▶ YOUR TASK: Output each of the entries exactly, skipping every picture they contain.

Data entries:
·····

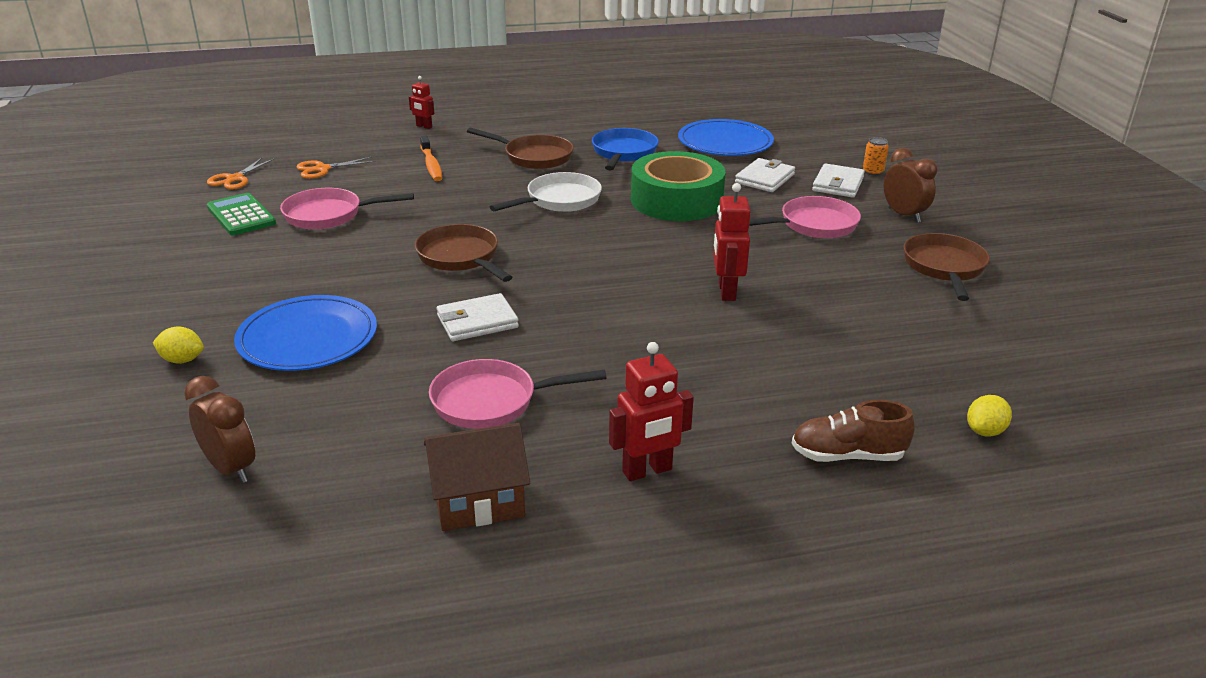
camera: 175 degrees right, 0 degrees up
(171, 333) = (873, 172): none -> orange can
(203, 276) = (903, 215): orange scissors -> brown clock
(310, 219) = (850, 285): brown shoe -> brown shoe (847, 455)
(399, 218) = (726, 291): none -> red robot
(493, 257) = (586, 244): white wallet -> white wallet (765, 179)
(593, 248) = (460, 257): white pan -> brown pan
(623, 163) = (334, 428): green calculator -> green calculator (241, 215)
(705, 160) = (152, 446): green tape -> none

·····

▶ OUTPUT FOR THIS EXERCISE:
camera: 175 degrees right, 0 degrees up
(171, 333) = (873, 172): none -> orange can
(203, 276) = (903, 215): orange scissors -> brown clock
(310, 219) = (850, 285): brown shoe -> brown shoe (847, 455)
(399, 218) = (726, 291): none -> red robot
(493, 257) = (586, 244): white wallet -> white wallet (765, 179)
(593, 248) = (460, 257): white pan -> brown pan
(623, 163) = (334, 428): green calculator -> green calculator (241, 215)
(705, 160) = (152, 446): green tape -> none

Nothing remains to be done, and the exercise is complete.